**ABOUT THIS TASK**. Reproduce the data shown below exactly.

Object state comparisons:
==================================================
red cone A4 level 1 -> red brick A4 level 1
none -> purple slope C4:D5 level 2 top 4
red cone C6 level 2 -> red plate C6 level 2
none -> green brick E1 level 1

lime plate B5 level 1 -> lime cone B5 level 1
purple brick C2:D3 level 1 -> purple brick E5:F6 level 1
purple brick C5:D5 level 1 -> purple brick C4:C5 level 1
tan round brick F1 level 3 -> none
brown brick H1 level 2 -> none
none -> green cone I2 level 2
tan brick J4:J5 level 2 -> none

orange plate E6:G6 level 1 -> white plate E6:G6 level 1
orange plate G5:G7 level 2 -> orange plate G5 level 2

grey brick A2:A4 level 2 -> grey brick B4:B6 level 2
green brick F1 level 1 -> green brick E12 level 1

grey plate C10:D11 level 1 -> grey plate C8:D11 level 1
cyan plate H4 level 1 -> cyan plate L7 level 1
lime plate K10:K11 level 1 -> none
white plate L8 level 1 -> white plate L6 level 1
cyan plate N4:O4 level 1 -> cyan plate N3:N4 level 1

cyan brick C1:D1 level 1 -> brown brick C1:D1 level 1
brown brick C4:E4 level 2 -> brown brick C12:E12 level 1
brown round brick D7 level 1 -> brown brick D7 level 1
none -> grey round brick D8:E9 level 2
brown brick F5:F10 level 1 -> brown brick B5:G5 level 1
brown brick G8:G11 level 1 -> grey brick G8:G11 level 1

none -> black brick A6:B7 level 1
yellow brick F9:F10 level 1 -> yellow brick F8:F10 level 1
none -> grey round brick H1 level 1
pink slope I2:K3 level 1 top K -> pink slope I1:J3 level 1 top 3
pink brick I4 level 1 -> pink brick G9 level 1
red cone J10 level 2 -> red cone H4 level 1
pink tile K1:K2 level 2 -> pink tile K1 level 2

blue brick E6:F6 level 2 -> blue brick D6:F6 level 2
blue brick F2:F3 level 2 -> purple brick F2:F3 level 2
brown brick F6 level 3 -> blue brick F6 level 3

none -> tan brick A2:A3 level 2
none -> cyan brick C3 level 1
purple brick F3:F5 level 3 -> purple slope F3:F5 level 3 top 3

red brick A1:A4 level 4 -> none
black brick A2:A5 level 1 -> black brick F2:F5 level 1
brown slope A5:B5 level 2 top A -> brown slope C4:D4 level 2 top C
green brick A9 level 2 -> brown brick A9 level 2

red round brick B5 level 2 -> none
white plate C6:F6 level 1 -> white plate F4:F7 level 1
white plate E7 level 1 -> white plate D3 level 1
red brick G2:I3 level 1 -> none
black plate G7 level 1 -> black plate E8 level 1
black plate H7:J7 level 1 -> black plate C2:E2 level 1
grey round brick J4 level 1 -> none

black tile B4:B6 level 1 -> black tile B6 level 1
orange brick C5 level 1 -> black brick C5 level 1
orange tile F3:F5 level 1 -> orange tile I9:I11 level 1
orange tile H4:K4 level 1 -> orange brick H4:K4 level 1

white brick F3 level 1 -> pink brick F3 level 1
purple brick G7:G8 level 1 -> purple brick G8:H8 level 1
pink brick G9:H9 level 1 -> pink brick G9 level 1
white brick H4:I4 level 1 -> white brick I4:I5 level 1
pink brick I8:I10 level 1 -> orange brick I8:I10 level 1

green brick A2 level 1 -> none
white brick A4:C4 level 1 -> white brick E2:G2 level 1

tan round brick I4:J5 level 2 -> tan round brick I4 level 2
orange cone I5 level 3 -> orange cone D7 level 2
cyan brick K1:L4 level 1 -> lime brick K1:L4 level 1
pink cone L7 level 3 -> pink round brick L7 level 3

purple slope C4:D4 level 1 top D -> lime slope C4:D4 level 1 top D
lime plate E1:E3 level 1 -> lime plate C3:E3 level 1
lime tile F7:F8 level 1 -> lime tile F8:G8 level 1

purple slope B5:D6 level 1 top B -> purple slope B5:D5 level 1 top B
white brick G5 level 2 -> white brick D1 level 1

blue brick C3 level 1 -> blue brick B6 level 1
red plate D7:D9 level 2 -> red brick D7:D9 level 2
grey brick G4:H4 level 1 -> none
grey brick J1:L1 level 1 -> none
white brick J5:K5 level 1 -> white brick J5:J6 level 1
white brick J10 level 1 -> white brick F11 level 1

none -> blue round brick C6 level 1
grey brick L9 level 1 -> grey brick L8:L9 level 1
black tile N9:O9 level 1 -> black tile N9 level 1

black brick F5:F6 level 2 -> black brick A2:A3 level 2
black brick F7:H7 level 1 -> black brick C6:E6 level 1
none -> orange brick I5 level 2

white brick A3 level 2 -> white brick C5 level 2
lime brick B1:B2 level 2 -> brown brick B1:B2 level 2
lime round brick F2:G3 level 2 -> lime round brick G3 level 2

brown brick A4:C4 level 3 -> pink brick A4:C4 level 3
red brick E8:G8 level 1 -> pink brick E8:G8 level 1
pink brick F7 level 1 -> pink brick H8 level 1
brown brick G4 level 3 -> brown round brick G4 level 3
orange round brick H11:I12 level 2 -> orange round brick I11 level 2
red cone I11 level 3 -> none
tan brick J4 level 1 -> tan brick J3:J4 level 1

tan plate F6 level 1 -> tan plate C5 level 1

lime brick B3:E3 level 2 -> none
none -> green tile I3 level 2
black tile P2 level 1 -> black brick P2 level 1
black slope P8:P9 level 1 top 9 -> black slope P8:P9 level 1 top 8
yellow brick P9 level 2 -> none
==================================================
**OUTPUT OF THE EXERCISE**.
red cone A4 level 1 -> red brick A4 level 1
none -> purple slope C4:D5 level 2 top 4
red cone C6 level 2 -> red plate C6 level 2
none -> green brick E1 level 1

lime plate B5 level 1 -> lime cone B5 level 1
purple brick C2:D3 level 1 -> purple brick E5:F6 level 1
purple brick C5:D5 level 1 -> purple brick C4:C5 level 1
tan round brick F1 level 3 -> none
brown brick H1 level 2 -> none
none -> green cone I2 level 2
tan brick J4:J5 level 2 -> none

orange plate E6:G6 level 1 -> white plate E6:G6 level 1
orange plate G5:G7 level 2 -> orange plate G5 level 2

grey brick A2:A4 level 2 -> grey brick B4:B6 level 2
green brick F1 level 1 -> green brick E12 level 1

grey plate C10:D11 level 1 -> grey plate C8:D11 level 1
cyan plate H4 level 1 -> cyan plate L7 level 1
lime plate K10:K11 level 1 -> none
white plate L8 level 1 -> white plate L6 level 1
cyan plate N4:O4 level 1 -> cyan plate N3:N4 level 1

cyan brick C1:D1 level 1 -> brown brick C1:D1 level 1
brown brick C4:E4 level 2 -> brown brick C12:E12 level 1
brown round brick D7 level 1 -> brown brick D7 level 1
none -> grey round brick D8:E9 level 2
brown brick F5:F10 level 1 -> brown brick B5:G5 level 1
brown brick G8:G11 level 1 -> grey brick G8:G11 level 1

none -> black brick A6:B7 level 1
yellow brick F9:F10 level 1 -> yellow brick F8:F10 level 1
none -> grey round brick H1 level 1
pink slope I2:K3 level 1 top K -> pink slope I1:J3 level 1 top 3
pink brick I4 level 1 -> pink brick G9 level 1
red cone J10 level 2 -> red cone H4 level 1
pink tile K1:K2 level 2 -> pink tile K1 level 2

blue brick E6:F6 level 2 -> blue brick D6:F6 level 2
blue brick F2:F3 level 2 -> purple brick F2:F3 level 2
brown brick F6 level 3 -> blue brick F6 level 3

none -> tan brick A2:A3 level 2
none -> cyan brick C3 level 1
purple brick F3:F5 level 3 -> purple slope F3:F5 level 3 top 3

red brick A1:A4 level 4 -> none
black brick A2:A5 level 1 -> black brick F2:F5 level 1
brown slope A5:B5 level 2 top A -> brown slope C4:D4 level 2 top C
green brick A9 level 2 -> brown brick A9 level 2

red round brick B5 level 2 -> none
white plate C6:F6 level 1 -> white plate F4:F7 level 1
white plate E7 level 1 -> white plate D3 level 1
red brick G2:I3 level 1 -> none
black plate G7 level 1 -> black plate E8 level 1
black plate H7:J7 level 1 -> black plate C2:E2 level 1
grey round brick J4 level 1 -> none

black tile B4:B6 level 1 -> black tile B6 level 1
orange brick C5 level 1 -> black brick C5 level 1
orange tile F3:F5 level 1 -> orange tile I9:I11 level 1
orange tile H4:K4 level 1 -> orange brick H4:K4 level 1

white brick F3 level 1 -> pink brick F3 level 1
purple brick G7:G8 level 1 -> purple brick G8:H8 level 1
pink brick G9:H9 level 1 -> pink brick G9 level 1
white brick H4:I4 level 1 -> white brick I4:I5 level 1
pink brick I8:I10 level 1 -> orange brick I8:I10 level 1

green brick A2 level 1 -> none
white brick A4:C4 level 1 -> white brick E2:G2 level 1

tan round brick I4:J5 level 2 -> tan round brick I4 level 2
orange cone I5 level 3 -> orange cone D7 level 2
cyan brick K1:L4 level 1 -> lime brick K1:L4 level 1
pink cone L7 level 3 -> pink round brick L7 level 3

purple slope C4:D4 level 1 top D -> lime slope C4:D4 level 1 top D
lime plate E1:E3 level 1 -> lime plate C3:E3 level 1
lime tile F7:F8 level 1 -> lime tile F8:G8 level 1

purple slope B5:D6 level 1 top B -> purple slope B5:D5 level 1 top B
white brick G5 level 2 -> white brick D1 level 1

blue brick C3 level 1 -> blue brick B6 level 1
red plate D7:D9 level 2 -> red brick D7:D9 level 2
grey brick G4:H4 level 1 -> none
grey brick J1:L1 level 1 -> none
white brick J5:K5 level 1 -> white brick J5:J6 level 1
white brick J10 level 1 -> white brick F11 level 1

none -> blue round brick C6 level 1
grey brick L9 level 1 -> grey brick L8:L9 level 1
black tile N9:O9 level 1 -> black tile N9 level 1

black brick F5:F6 level 2 -> black brick A2:A3 level 2
black brick F7:H7 level 1 -> black brick C6:E6 level 1
none -> orange brick I5 level 2

white brick A3 level 2 -> white brick C5 level 2
lime brick B1:B2 level 2 -> brown brick B1:B2 level 2
lime round brick F2:G3 level 2 -> lime round brick G3 level 2

brown brick A4:C4 level 3 -> pink brick A4:C4 level 3
red brick E8:G8 level 1 -> pink brick E8:G8 level 1
pink brick F7 level 1 -> pink brick H8 level 1
brown brick G4 level 3 -> brown round brick G4 level 3
orange round brick H11:I12 level 2 -> orange round brick I11 level 2
red cone I11 level 3 -> none
tan brick J4 level 1 -> tan brick J3:J4 level 1

tan plate F6 level 1 -> tan plate C5 level 1

lime brick B3:E3 level 2 -> none
none -> green tile I3 level 2
black tile P2 level 1 -> black brick P2 level 1
black slope P8:P9 level 1 top 9 -> black slope P8:P9 level 1 top 8
yellow brick P9 level 2 -> none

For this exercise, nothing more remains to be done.